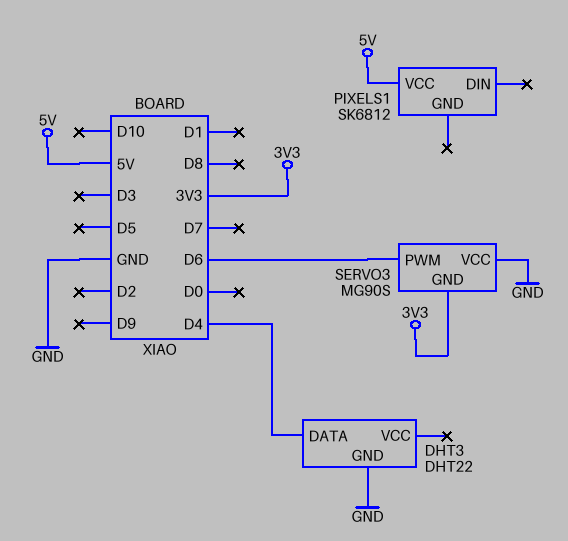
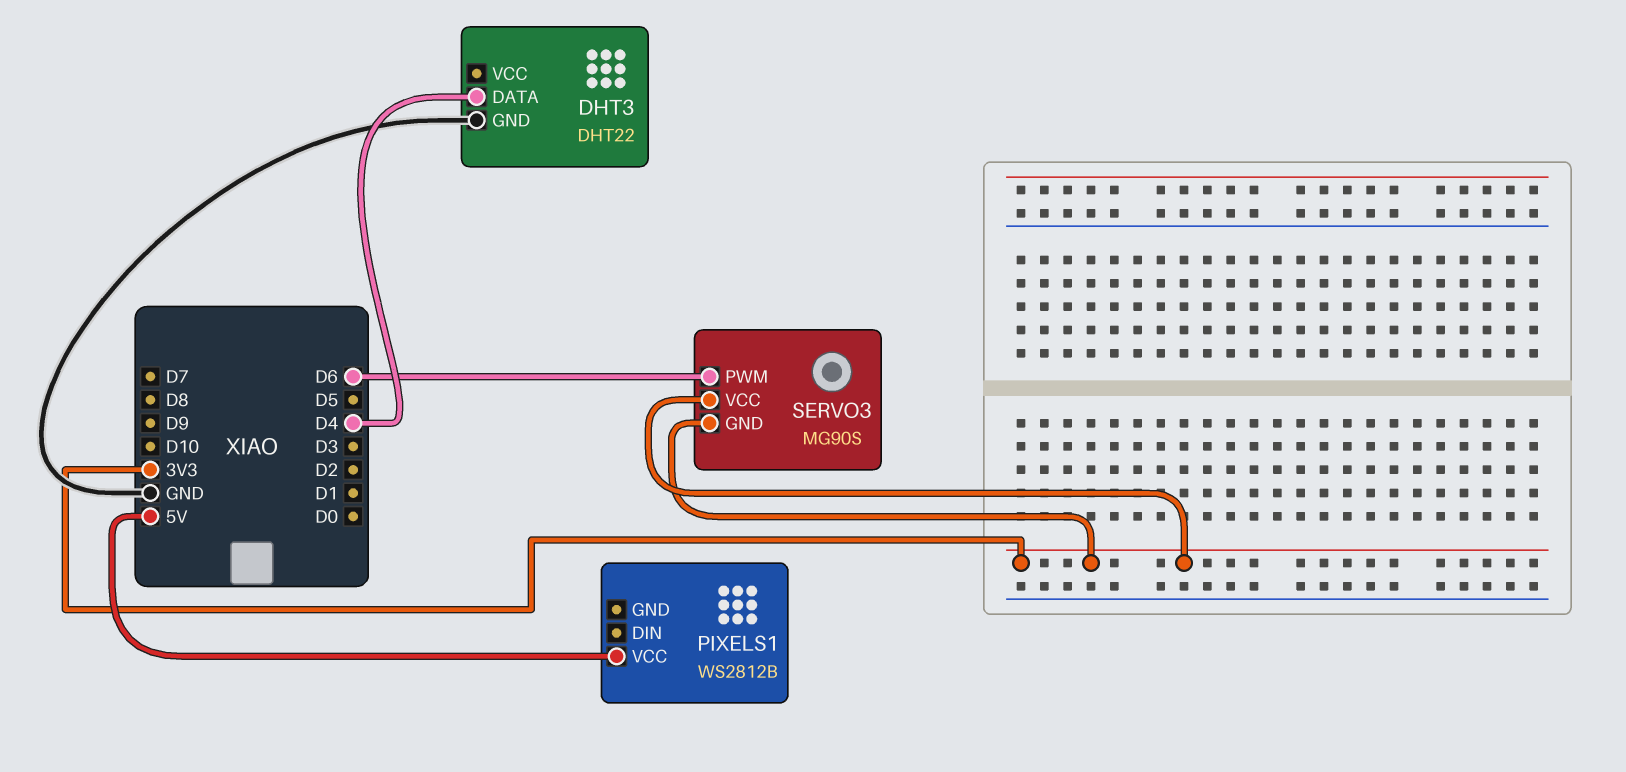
PIXELS1: SK6812 -> WS2812B
SERVO3 pin VCC: GND -> 3V3

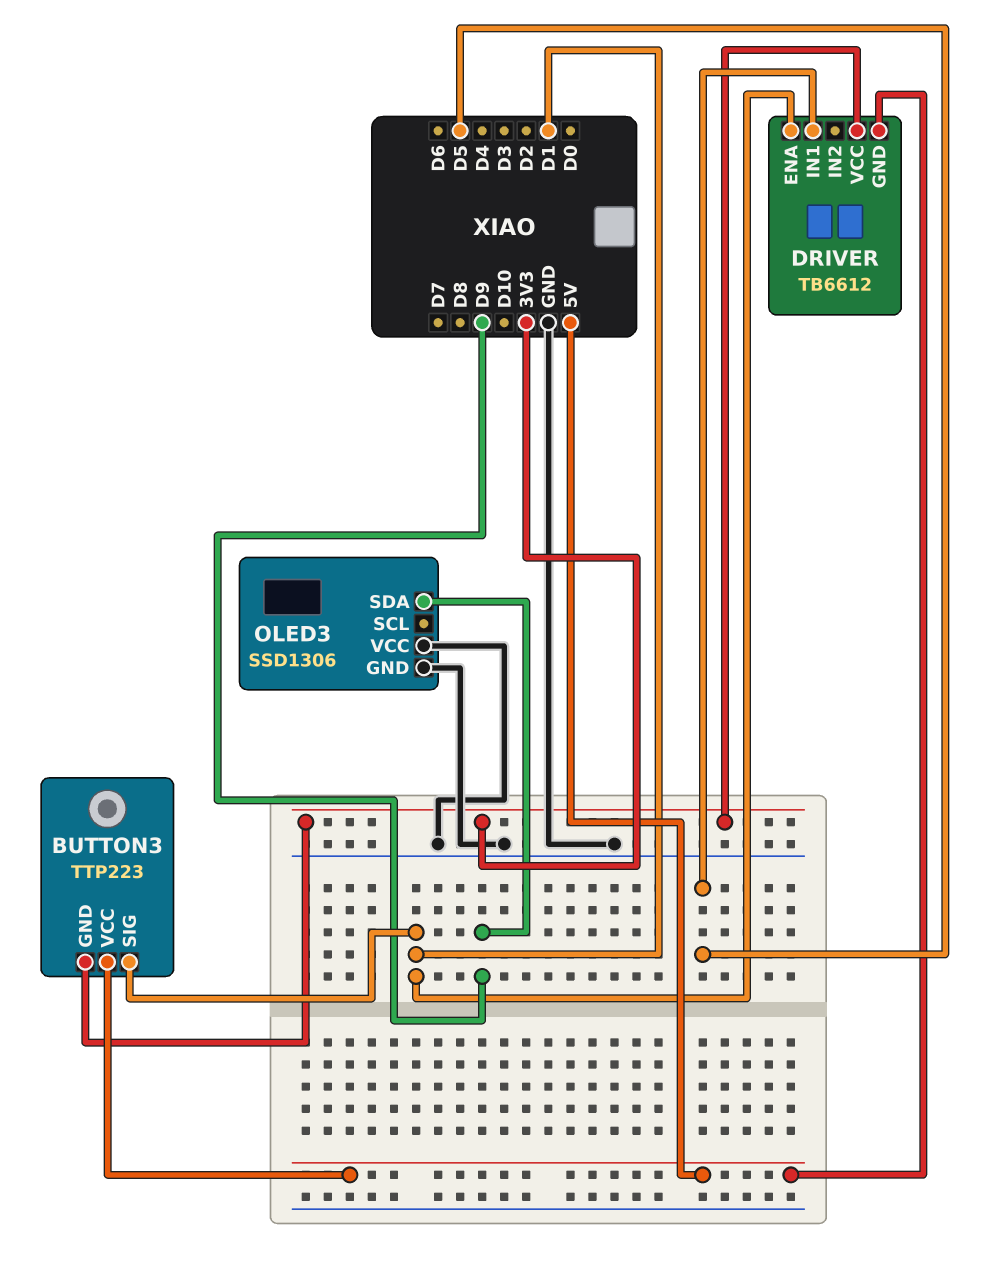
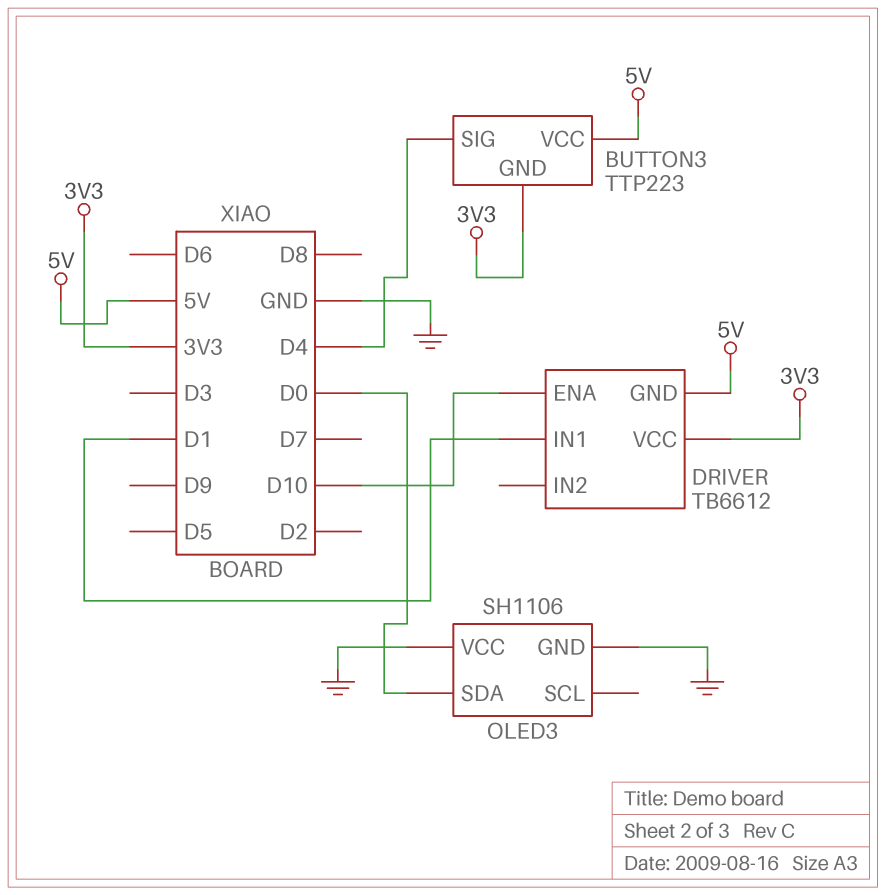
BUTTON3 pin SIG: D1 -> D4
DRIVER pin ENA: D1 -> D10
DRIVER pin IN1: D5 -> D1
OLED3: SSD1306 -> SH1106
OLED3 pin SDA: D9 -> D0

AIM OF THE TASK - Each line of the data in which the string "DRIVER" appears needs to be copied.

ANSWER BOX -
DRIVER pin ENA: D1 -> D10
DRIVER pin IN1: D5 -> D1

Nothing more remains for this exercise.